DATA LISTING:
──────────────────────────────
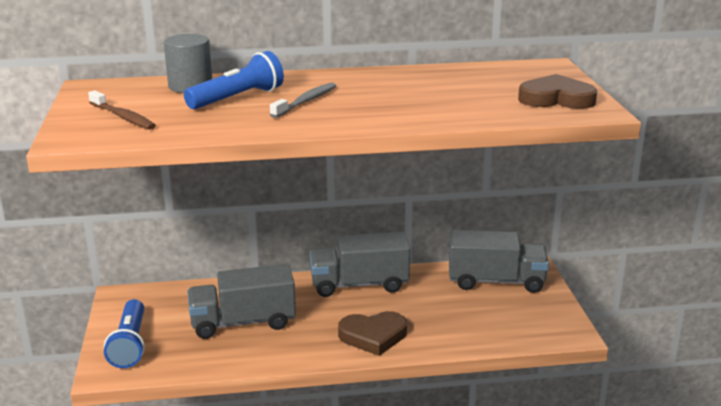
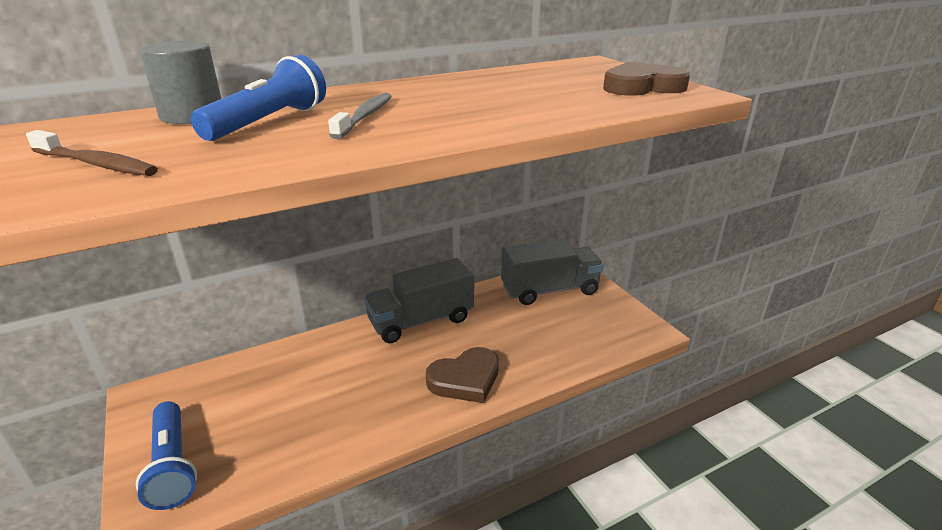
camera: 20 degrees left, 5 degrees up
(243, 322) = (311, 397): grey truck -> none

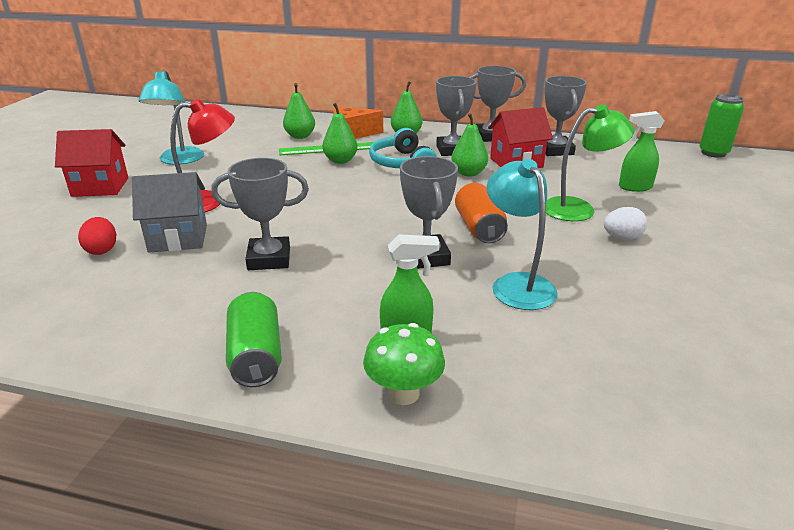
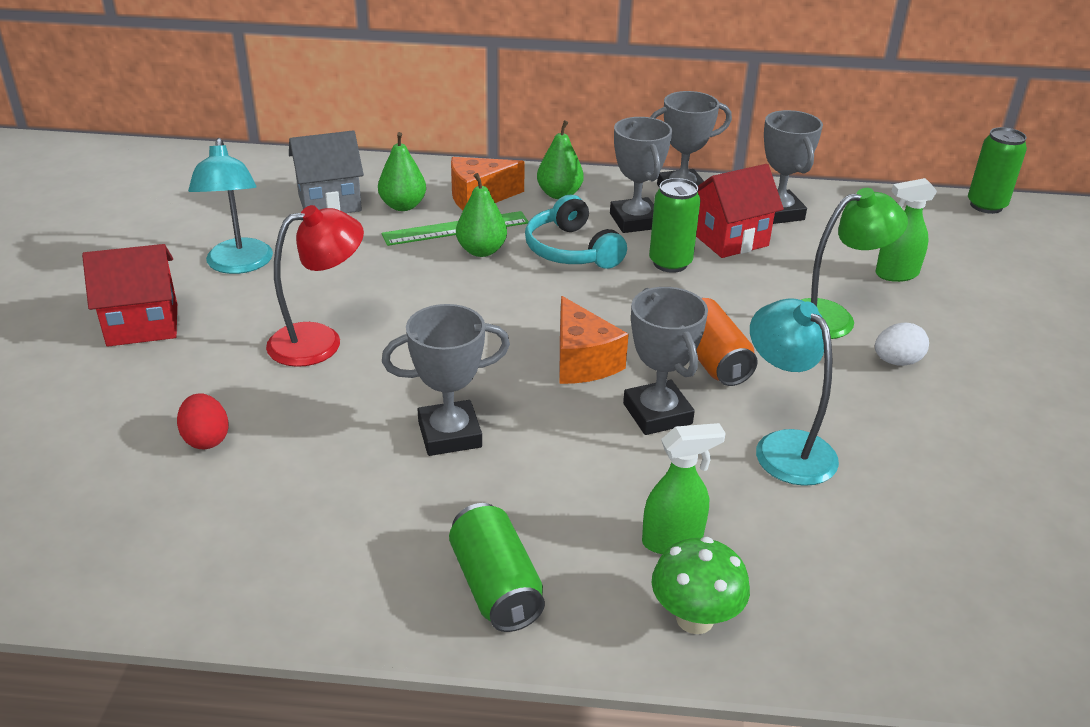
camera: 10 degrees left, 5 degrees up
(178, 238) = (306, 410): grey house -> grey house (329, 203)
(383, 223) = (582, 361): none -> orange cheese
(468, 173) = (670, 263): green pear -> green can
──────────────────────────────
Where the line containing "(178, 238) = (306, 410): grey" appears in the records above, begin copying and continue through the last line; copy each line exactly and include no others.

TASK RESPONSE:
(178, 238) = (306, 410): grey house -> grey house (329, 203)
(383, 223) = (582, 361): none -> orange cheese
(468, 173) = (670, 263): green pear -> green can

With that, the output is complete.